====== RECORDS FOR THE TASK ======

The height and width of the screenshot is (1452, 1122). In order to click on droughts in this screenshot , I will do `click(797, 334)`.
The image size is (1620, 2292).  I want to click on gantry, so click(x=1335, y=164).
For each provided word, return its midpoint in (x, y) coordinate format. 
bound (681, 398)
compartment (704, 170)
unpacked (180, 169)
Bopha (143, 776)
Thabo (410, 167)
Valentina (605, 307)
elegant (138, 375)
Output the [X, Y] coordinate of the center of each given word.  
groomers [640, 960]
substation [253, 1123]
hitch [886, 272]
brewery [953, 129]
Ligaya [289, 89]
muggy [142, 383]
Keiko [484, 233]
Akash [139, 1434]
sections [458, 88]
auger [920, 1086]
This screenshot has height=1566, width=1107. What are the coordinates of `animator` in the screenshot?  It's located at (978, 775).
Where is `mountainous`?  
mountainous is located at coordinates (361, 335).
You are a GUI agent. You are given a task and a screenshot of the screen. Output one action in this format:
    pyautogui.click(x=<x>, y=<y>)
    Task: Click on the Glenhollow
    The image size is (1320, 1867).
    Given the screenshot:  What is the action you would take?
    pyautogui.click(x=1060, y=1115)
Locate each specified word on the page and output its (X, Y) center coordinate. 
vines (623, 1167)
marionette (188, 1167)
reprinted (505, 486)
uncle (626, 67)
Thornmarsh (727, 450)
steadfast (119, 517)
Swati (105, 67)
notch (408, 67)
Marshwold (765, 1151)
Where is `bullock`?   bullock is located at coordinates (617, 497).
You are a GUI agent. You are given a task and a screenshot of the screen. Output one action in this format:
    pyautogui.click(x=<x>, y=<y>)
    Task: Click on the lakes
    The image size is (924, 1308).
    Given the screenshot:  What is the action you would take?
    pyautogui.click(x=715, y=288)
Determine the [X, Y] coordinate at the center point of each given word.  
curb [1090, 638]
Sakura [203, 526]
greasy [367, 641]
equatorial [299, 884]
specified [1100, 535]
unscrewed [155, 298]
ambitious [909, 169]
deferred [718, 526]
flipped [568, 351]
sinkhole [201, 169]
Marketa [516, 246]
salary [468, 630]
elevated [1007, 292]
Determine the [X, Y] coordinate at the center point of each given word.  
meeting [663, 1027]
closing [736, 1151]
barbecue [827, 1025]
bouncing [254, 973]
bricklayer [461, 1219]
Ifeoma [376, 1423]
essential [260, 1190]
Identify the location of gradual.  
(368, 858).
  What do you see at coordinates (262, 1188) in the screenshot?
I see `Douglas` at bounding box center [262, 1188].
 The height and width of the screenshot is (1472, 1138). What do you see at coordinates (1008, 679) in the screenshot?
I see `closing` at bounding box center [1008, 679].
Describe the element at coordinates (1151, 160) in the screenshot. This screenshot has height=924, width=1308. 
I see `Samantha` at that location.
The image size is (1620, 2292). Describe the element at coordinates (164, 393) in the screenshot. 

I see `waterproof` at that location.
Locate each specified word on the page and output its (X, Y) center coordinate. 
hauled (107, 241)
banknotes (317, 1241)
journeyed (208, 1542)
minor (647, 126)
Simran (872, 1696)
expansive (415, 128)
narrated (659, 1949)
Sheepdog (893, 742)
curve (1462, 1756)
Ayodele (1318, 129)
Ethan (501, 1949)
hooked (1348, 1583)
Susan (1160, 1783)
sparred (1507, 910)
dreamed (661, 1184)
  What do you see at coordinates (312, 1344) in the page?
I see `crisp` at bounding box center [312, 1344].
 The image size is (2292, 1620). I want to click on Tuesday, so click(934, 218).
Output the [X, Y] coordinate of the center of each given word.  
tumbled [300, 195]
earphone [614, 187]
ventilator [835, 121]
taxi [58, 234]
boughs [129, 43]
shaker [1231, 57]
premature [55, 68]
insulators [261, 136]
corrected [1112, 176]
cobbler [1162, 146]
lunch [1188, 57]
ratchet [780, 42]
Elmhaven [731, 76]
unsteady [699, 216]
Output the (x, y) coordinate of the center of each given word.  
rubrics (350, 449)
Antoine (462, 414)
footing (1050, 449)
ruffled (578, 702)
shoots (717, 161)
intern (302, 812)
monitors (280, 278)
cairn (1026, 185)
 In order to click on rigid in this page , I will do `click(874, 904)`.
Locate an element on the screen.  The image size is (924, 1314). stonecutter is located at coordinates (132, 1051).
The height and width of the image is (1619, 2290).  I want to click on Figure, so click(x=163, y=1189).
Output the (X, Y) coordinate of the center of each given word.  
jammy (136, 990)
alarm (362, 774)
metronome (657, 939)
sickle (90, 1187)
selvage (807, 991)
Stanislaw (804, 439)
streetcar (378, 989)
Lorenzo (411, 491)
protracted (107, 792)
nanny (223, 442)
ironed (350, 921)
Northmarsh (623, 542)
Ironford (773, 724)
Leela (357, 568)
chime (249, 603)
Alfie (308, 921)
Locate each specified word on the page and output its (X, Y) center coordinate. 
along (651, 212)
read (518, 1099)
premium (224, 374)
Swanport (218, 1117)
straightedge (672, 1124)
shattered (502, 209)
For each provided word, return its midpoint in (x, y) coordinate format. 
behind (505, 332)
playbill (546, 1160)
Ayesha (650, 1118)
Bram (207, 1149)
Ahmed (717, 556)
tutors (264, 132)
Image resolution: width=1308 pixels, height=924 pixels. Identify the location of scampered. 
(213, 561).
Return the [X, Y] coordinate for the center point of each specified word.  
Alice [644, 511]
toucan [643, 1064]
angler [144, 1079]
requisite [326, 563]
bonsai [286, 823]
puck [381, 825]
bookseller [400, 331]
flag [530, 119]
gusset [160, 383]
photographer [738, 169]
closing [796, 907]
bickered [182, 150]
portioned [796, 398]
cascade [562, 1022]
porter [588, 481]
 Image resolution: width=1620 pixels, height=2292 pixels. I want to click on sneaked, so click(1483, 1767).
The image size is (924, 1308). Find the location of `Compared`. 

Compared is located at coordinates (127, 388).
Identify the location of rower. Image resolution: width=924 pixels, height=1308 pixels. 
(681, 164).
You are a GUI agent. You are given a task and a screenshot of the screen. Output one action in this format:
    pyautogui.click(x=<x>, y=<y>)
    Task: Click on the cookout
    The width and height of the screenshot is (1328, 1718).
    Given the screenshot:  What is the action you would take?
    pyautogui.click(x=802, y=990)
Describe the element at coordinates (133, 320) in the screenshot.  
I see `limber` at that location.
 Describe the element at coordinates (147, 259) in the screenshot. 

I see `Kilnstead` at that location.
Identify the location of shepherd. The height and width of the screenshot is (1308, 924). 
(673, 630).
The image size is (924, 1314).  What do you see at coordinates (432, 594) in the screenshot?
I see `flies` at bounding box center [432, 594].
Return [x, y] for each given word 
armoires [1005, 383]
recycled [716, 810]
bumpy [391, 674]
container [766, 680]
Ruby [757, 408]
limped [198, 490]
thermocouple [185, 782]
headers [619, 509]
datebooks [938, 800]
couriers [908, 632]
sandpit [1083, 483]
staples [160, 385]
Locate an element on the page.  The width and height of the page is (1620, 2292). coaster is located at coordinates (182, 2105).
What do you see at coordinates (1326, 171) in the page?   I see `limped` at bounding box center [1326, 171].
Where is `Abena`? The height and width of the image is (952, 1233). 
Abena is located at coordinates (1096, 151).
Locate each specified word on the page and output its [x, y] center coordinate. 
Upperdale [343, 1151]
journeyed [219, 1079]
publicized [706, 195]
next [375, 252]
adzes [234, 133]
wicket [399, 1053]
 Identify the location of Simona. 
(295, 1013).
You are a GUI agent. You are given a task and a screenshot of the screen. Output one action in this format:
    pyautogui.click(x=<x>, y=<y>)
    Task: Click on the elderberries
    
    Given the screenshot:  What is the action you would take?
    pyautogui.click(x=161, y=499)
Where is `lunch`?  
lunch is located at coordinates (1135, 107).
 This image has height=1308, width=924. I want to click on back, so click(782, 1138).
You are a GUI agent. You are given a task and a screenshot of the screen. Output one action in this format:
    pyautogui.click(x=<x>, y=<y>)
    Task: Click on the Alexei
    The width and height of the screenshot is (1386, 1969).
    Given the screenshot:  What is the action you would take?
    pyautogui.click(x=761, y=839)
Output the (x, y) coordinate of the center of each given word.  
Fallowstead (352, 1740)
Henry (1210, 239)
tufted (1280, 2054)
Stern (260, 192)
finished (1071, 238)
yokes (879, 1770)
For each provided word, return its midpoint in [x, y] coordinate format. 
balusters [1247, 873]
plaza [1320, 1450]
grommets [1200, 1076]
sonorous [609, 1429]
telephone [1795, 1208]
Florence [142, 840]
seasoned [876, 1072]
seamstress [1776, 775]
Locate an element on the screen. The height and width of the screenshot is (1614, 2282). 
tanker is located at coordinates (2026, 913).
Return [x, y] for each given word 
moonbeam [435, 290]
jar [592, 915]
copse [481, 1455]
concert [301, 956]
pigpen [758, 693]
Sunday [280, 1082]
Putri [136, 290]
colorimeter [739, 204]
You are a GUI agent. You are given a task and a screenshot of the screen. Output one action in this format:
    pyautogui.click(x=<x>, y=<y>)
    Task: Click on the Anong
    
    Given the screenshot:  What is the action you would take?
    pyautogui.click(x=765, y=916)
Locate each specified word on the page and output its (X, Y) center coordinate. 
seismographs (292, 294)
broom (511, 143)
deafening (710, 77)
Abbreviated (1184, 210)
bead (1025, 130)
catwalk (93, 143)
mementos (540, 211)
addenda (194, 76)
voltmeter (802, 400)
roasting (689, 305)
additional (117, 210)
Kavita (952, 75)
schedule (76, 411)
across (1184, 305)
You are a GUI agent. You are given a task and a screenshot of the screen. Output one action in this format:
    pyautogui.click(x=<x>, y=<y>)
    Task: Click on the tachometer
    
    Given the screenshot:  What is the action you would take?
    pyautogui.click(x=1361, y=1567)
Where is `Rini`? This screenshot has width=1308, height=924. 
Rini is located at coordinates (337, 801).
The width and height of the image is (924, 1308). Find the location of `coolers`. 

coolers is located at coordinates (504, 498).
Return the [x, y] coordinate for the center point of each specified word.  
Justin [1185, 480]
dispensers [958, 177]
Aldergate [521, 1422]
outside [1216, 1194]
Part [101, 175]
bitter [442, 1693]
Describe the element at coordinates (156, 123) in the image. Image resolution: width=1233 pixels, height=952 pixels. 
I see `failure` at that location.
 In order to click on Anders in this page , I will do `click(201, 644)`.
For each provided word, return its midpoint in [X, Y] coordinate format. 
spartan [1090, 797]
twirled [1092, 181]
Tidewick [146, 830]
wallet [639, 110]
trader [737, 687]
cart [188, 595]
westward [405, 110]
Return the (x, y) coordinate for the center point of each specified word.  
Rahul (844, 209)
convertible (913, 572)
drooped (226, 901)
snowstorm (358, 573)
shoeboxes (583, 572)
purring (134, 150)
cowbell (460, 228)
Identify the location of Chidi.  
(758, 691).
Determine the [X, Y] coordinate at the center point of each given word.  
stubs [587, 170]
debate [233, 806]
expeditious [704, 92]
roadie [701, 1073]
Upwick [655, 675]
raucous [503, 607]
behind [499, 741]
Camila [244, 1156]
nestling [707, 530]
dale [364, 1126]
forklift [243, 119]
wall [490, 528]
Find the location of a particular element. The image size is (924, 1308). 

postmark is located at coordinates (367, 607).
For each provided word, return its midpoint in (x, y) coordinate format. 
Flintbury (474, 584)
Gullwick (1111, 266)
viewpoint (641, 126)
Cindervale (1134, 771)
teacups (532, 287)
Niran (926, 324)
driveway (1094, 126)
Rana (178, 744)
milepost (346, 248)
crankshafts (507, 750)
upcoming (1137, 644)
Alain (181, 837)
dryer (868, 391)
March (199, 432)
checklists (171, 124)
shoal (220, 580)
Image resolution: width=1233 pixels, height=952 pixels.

======

▶ GIVEN EXERCISE
Copy the items verbatim, from the line with "has width=1308, height=924." up to and including the line with "raucous [503, 607]".

▶ THE REPLY
Where is `Rini`? This screenshot has width=1308, height=924. 
Rini is located at coordinates (337, 801).
The width and height of the image is (924, 1308). Find the location of `coolers`. 

coolers is located at coordinates (504, 498).
Return the [x, y] coordinate for the center point of each specified word.  
Justin [1185, 480]
dispensers [958, 177]
Aldergate [521, 1422]
outside [1216, 1194]
Part [101, 175]
bitter [442, 1693]
Describe the element at coordinates (156, 123) in the image. Image resolution: width=1233 pixels, height=952 pixels. 
I see `failure` at that location.
 In order to click on Anders in this page , I will do `click(201, 644)`.
For each provided word, return its midpoint in [X, Y] coordinate format. 
spartan [1090, 797]
twirled [1092, 181]
Tidewick [146, 830]
wallet [639, 110]
trader [737, 687]
cart [188, 595]
westward [405, 110]
Return the (x, y) coordinate for the center point of each specified word.  
Rahul (844, 209)
convertible (913, 572)
drooped (226, 901)
snowstorm (358, 573)
shoeboxes (583, 572)
purring (134, 150)
cowbell (460, 228)
Identify the location of Chidi.  
(758, 691).
Determine the [X, Y] coordinate at the center point of each given word.  
stubs [587, 170]
debate [233, 806]
expeditious [704, 92]
roadie [701, 1073]
Upwick [655, 675]
raucous [503, 607]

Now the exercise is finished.